Brief
How many of the lines below contain the string "acciaccatura"? Reply with the number alone.

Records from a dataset
— start —
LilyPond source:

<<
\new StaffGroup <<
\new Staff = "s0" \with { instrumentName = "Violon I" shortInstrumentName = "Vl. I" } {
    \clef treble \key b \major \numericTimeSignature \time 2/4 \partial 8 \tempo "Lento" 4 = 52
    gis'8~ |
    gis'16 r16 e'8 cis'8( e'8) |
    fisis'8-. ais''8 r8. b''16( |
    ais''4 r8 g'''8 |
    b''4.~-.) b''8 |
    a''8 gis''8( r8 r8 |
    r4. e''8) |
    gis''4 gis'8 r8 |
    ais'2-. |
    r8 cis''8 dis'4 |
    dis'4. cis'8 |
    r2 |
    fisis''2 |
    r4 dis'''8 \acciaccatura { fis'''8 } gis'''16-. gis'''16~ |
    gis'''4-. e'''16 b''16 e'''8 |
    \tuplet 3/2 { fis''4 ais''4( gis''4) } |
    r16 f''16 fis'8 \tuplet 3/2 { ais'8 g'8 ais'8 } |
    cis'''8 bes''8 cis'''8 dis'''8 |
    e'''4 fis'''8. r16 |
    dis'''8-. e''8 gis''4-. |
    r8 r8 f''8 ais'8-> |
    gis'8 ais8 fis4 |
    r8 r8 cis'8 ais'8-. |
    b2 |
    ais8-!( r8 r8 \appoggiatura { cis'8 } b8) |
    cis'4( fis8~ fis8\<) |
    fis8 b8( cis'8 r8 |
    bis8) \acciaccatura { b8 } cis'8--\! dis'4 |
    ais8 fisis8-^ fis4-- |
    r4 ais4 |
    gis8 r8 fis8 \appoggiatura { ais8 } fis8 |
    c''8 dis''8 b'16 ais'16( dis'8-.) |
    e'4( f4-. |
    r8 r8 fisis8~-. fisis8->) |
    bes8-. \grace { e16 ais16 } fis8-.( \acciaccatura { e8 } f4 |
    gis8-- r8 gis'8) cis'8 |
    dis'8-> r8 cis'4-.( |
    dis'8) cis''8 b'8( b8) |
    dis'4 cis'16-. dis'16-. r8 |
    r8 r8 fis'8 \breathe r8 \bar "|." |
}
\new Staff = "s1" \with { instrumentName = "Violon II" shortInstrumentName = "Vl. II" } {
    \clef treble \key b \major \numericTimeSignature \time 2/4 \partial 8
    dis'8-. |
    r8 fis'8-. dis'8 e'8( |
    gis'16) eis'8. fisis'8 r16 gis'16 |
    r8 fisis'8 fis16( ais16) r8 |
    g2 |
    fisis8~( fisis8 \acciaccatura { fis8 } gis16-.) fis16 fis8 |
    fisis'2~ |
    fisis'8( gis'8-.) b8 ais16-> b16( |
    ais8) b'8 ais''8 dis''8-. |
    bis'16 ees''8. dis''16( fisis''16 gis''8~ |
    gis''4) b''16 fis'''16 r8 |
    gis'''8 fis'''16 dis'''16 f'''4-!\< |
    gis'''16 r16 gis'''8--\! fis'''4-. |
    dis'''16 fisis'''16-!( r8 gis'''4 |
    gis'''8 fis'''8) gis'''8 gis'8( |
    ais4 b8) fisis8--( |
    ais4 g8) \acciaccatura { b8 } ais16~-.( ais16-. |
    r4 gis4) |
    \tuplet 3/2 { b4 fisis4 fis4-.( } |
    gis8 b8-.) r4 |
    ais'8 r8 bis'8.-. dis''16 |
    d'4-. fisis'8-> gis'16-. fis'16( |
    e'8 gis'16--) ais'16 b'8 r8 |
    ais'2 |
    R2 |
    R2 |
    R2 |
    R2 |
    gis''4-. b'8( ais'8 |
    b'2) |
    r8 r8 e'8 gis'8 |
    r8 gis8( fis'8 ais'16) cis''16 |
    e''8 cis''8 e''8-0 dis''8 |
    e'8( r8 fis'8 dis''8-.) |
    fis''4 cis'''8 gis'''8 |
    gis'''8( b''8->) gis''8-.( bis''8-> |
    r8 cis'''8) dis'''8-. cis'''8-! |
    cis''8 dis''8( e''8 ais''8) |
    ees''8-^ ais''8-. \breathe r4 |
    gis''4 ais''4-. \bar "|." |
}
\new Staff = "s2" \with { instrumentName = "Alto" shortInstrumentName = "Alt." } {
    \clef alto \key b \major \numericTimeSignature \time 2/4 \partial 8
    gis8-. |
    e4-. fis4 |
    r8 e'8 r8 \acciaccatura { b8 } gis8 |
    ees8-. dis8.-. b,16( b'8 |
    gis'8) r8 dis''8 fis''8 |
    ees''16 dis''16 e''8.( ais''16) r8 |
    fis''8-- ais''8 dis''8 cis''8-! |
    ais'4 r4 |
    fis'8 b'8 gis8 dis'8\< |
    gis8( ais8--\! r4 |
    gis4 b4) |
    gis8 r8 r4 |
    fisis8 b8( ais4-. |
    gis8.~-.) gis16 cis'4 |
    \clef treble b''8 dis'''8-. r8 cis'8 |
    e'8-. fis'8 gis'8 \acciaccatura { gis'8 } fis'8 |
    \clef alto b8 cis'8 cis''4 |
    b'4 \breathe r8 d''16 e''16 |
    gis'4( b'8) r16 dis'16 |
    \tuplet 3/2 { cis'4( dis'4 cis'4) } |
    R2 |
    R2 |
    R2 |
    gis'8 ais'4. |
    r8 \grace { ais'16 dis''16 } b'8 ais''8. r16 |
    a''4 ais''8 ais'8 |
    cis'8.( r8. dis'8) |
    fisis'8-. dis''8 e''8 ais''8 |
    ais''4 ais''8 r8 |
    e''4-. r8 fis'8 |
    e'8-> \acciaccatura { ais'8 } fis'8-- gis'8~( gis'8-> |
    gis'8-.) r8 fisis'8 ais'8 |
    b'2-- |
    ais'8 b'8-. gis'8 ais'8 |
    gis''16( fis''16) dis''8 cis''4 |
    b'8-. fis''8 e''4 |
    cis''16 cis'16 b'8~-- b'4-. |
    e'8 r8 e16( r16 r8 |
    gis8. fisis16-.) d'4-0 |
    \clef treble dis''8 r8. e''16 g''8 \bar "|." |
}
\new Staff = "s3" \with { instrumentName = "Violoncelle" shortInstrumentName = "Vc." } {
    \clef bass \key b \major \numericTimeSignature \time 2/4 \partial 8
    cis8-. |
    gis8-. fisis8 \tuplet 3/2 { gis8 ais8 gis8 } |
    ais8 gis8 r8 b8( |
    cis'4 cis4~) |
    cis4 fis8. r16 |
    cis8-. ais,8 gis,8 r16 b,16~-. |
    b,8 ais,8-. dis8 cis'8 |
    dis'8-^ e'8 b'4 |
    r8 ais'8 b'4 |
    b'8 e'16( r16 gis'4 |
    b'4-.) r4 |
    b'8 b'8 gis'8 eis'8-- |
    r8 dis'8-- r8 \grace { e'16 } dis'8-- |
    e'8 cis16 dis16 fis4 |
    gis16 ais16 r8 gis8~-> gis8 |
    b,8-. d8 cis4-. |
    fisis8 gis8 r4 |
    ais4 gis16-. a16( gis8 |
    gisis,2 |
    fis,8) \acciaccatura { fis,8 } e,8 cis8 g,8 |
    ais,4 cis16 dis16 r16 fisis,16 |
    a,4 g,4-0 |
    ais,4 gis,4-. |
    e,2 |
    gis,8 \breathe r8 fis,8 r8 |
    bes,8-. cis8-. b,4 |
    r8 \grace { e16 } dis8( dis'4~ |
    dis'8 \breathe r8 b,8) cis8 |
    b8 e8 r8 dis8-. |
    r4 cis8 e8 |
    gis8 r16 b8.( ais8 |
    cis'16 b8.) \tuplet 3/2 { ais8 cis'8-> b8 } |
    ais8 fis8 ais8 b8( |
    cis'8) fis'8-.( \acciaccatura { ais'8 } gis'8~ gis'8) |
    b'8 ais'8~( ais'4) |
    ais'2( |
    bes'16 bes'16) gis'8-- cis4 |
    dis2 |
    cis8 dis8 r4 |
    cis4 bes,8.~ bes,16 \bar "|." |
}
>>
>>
— end —
Output of the task
10